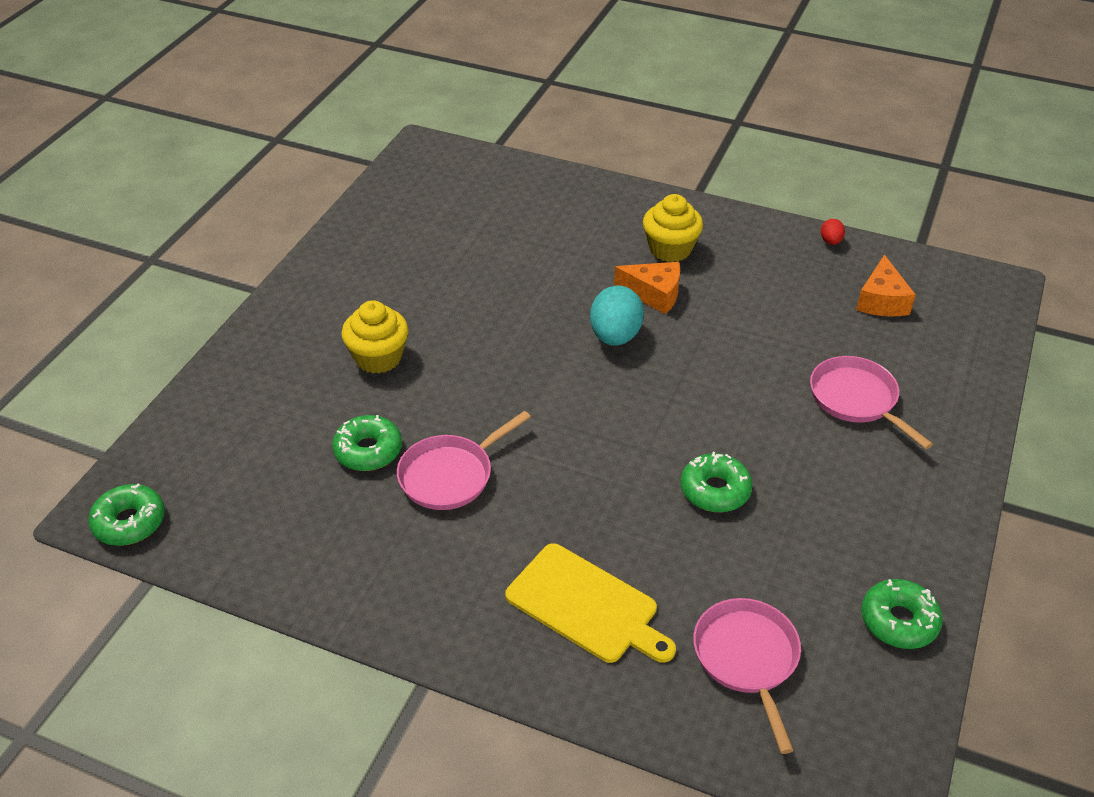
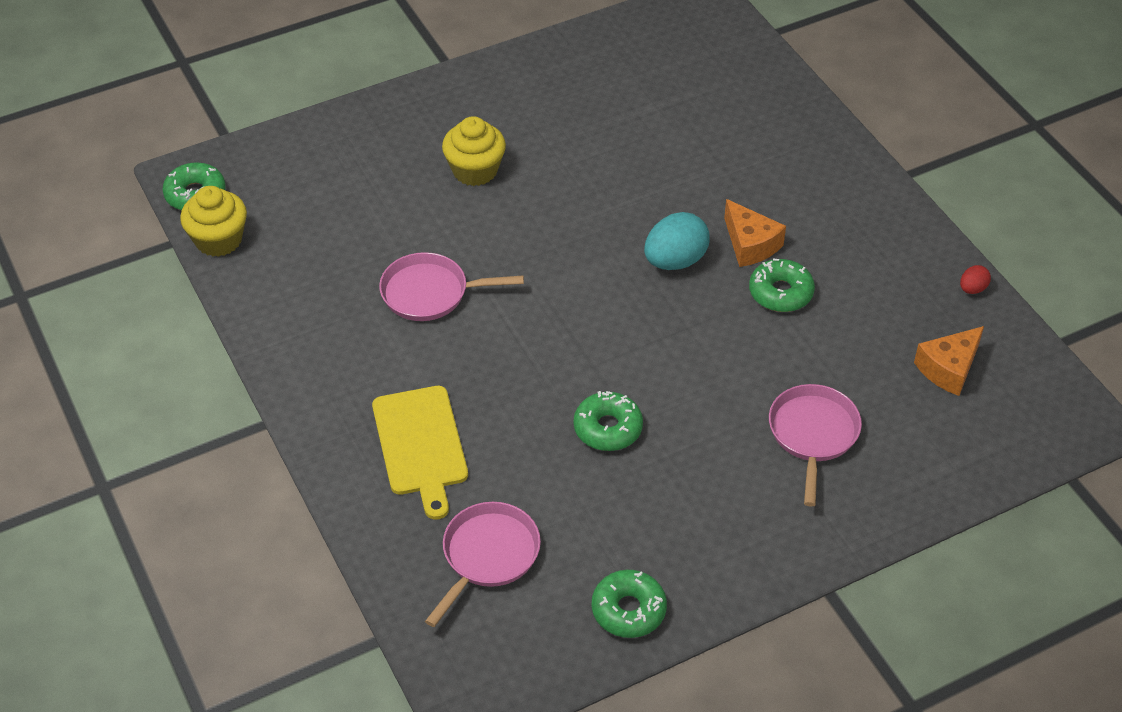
camera: 40 degrees right, 5 degrees up
green donut [332,415,402,471] -> green donut moved to [749,259,815,312]
yellow cupcake [643,194,703,262] -> yellow cupcake moved to [180,186,247,257]

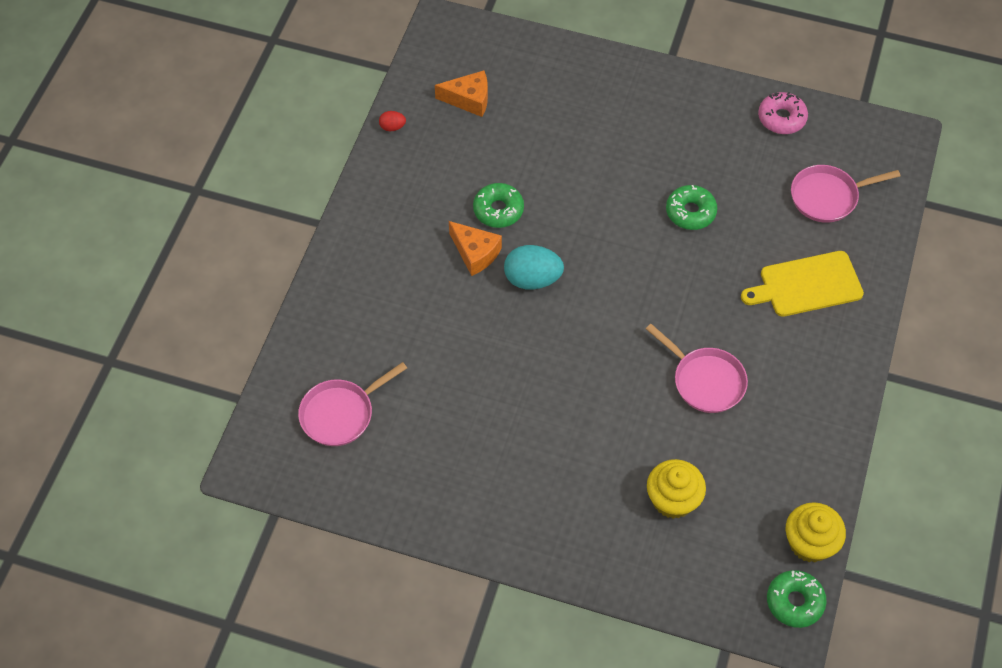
camera: 135 degrees left, 10 degrees up
yellow cutting board [372,386,468,520] -> yellow cutting board turned 135 degrees counterclockwise [741,251,864,317]
yellow cupcake [442,116,506,186] -> yellow cupcake moved to [647,459,706,519]
green donut [592,570,667,638] -> pink donut [758,92,808,134]
orange cheese [724,199,786,267] -> orange cheese turned 120 degrees clockwise [449,221,502,276]
pink pan [769,384,862,507] -> pink pan moved to [298,362,407,446]

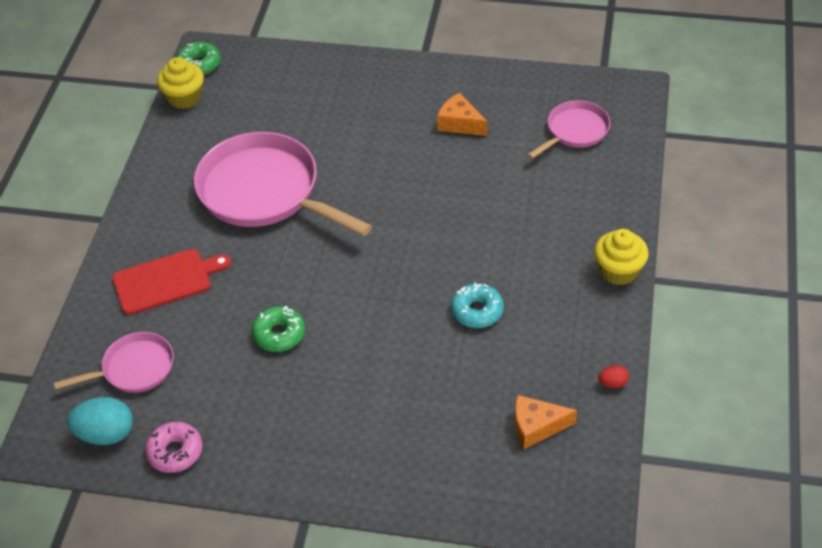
camera: 175 degrees right, 10 degrees down
orange cheese [449,221,502,276] -> orange cheese moved to [437,93,487,136]
green donut [473,183,524,228] -> turquoise donut [451,283,504,328]
turquoise egg [504,245,564,290] -> turquoise egg moved to [67,397,133,445]
pink pan [646,324,748,413] -> pink pan [194,132,372,236], size x1.91
yellow cupcake [647,459,706,519] -> yellow cupcake moved to [594,229,649,285]
yellow cutting board [741,251,864,317] -> red cutting board [112,249,231,315]

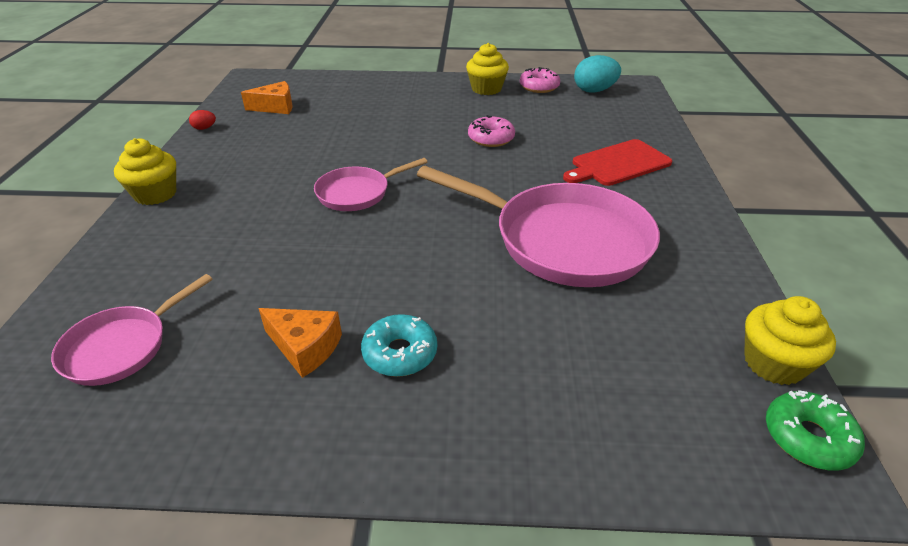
camera: 170 degrees right, 10 degrees down
pink pan [54,332,174,393] -> pink pan moved to [314,158,427,211]
green donut [252,306,305,352] -> pink donut [468,115,515,147]
turquoise donut [451,283,504,328] -> turquoise donut moved to [361,314,437,377]
none -> yellow cupcake [466,43,509,95]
===============
## WORK INSTRUCTION:
From the first line to the last, repeat the entries exactly and leave out the pictures.

## THE ANSWER:
camera: 40 degrees right, 5 degrees up
green donut [332,415,402,471] -> green donut moved to [749,259,815,312]
yellow cupcake [643,194,703,262] -> yellow cupcake moved to [180,186,247,257]

camera: 135 degrees left, 10 degrees up
yellow cutting board [372,386,468,520] -> yellow cutting board turned 135 degrees counterclockwise [741,251,864,317]
yellow cupcake [442,116,506,186] -> yellow cupcake moved to [647,459,706,519]
green donut [592,570,667,638] -> pink donut [758,92,808,134]
orange cheese [724,199,786,267] -> orange cheese turned 120 degrees clockwise [449,221,502,276]
pink pan [769,384,862,507] -> pink pan moved to [298,362,407,446]

camera: 175 degrees right, 10 degrees down
orange cheese [449,221,502,276] -> orange cheese moved to [437,93,487,136]
green donut [473,183,524,228] -> turquoise donut [451,283,504,328]
turquoise egg [504,245,564,290] -> turquoise egg moved to [67,397,133,445]
pink pan [646,324,748,413] -> pink pan [194,132,372,236], size x1.91
yellow cupcake [647,459,706,519] -> yellow cupcake moved to [594,229,649,285]
yellow cutting board [741,251,864,317] -> red cutting board [112,249,231,315]

camera: 170 degrees right, 10 degrees down
pink pan [54,332,174,393] -> pink pan moved to [314,158,427,211]
green donut [252,306,305,352] -> pink donut [468,115,515,147]
turquoise donut [451,283,504,328] -> turquoise donut moved to [361,314,437,377]
none -> yellow cupcake [466,43,509,95]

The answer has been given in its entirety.